(Change detection outputs)

----

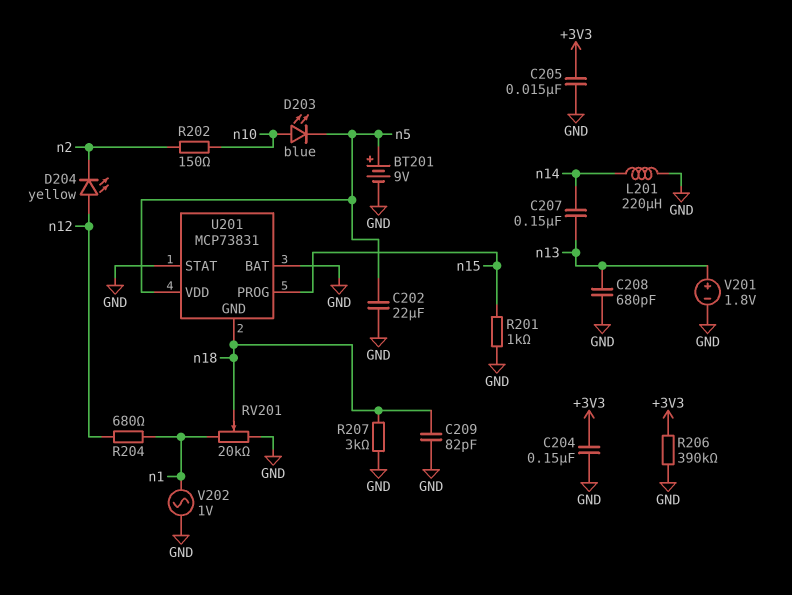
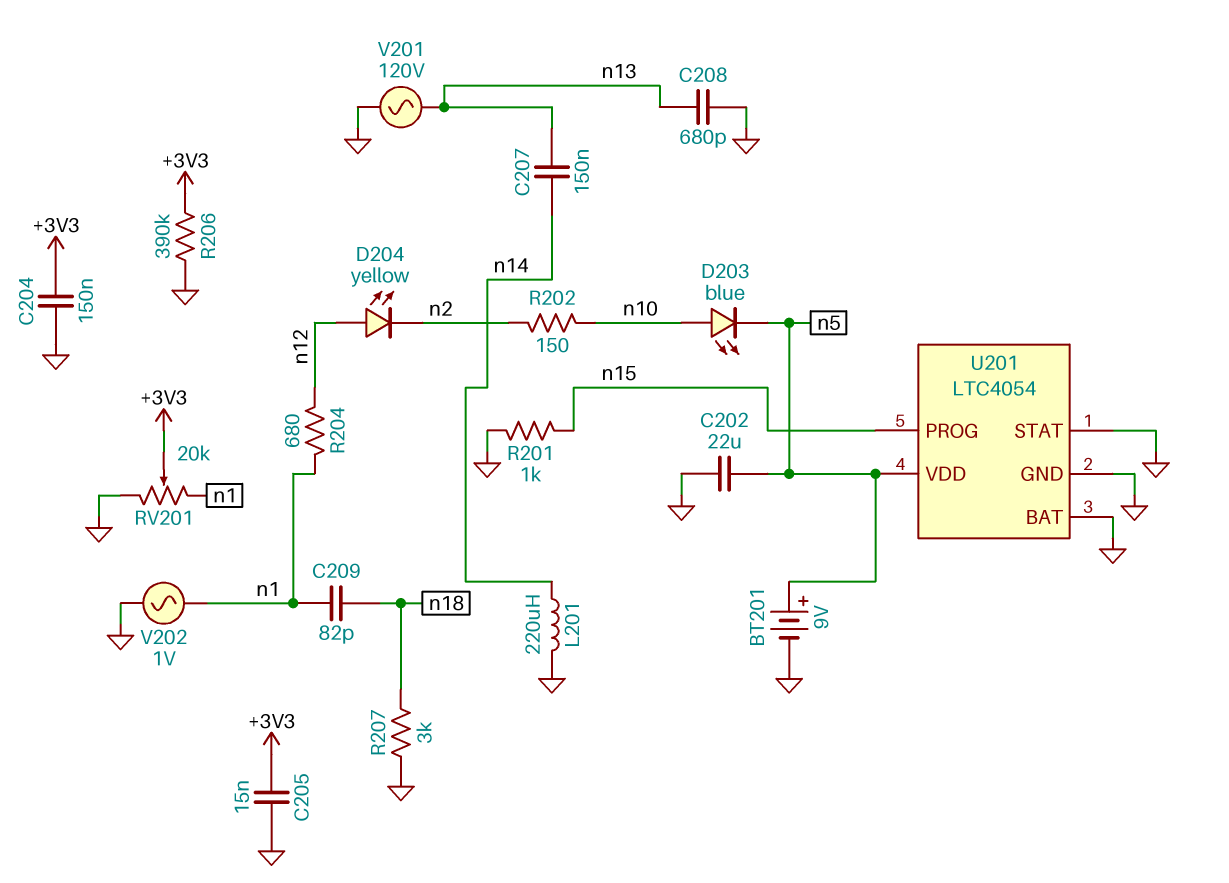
C209: 82pF (GND, n18) -> 82pF (n1, n18)
RV201: 20k (GND, n1, wiper n18) -> 20k (GND, n1, wiper +3V3)
U201: MCP73831 -> LTC4054
U201 pin GND: n18 -> GND
V201: 1.8V (plus n13, minus GND) -> AC 120V (GND, n13)

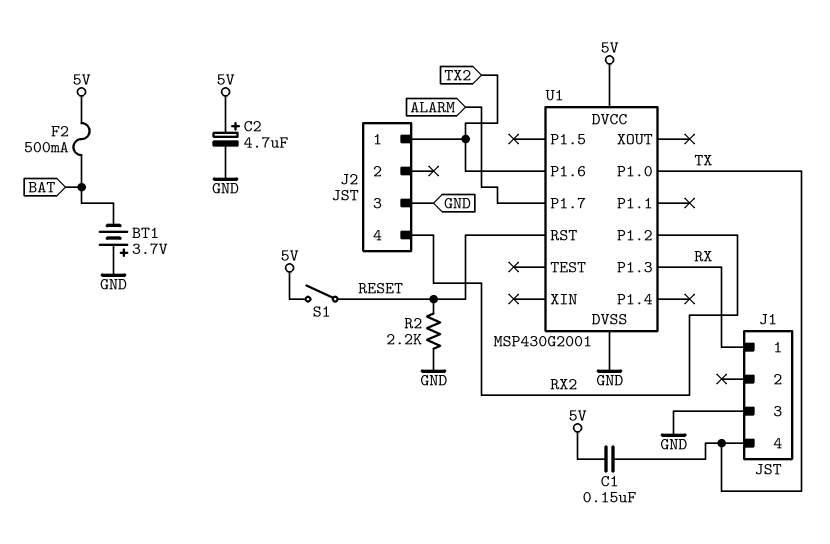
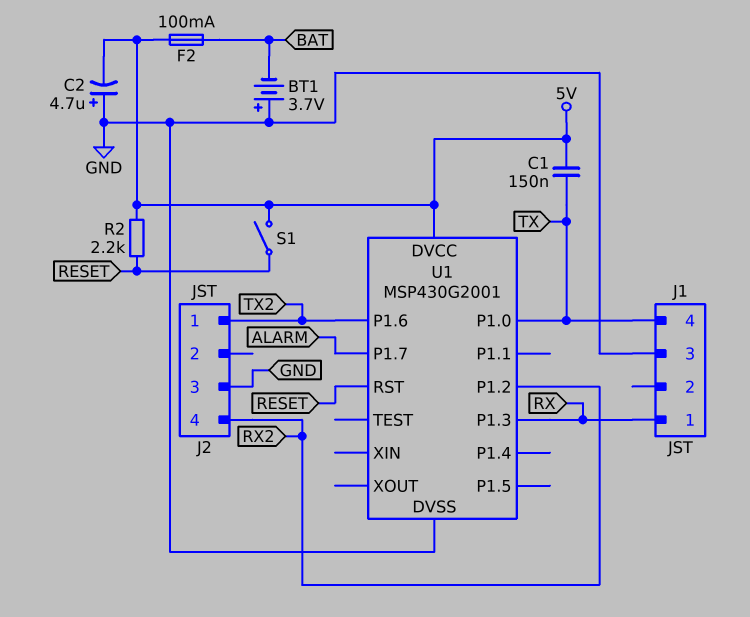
C2: 4.7uF (plus 5V, minus GND) -> 4.7uF (plus GND, minus 5V)
F2: 500mA (5V, BAT) -> 100mA (5V, BAT)
R2: 2.2k (GND, RESET) -> 2.2k (5V, RESET)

----

Return the preceding entries verbatim, with the pictures excluded.

C209: 82pF (GND, n18) -> 82pF (n1, n18)
RV201: 20k (GND, n1, wiper n18) -> 20k (GND, n1, wiper +3V3)
U201: MCP73831 -> LTC4054
U201 pin GND: n18 -> GND
V201: 1.8V (plus n13, minus GND) -> AC 120V (GND, n13)

C2: 4.7uF (plus 5V, minus GND) -> 4.7uF (plus GND, minus 5V)
F2: 500mA (5V, BAT) -> 100mA (5V, BAT)
R2: 2.2k (GND, RESET) -> 2.2k (5V, RESET)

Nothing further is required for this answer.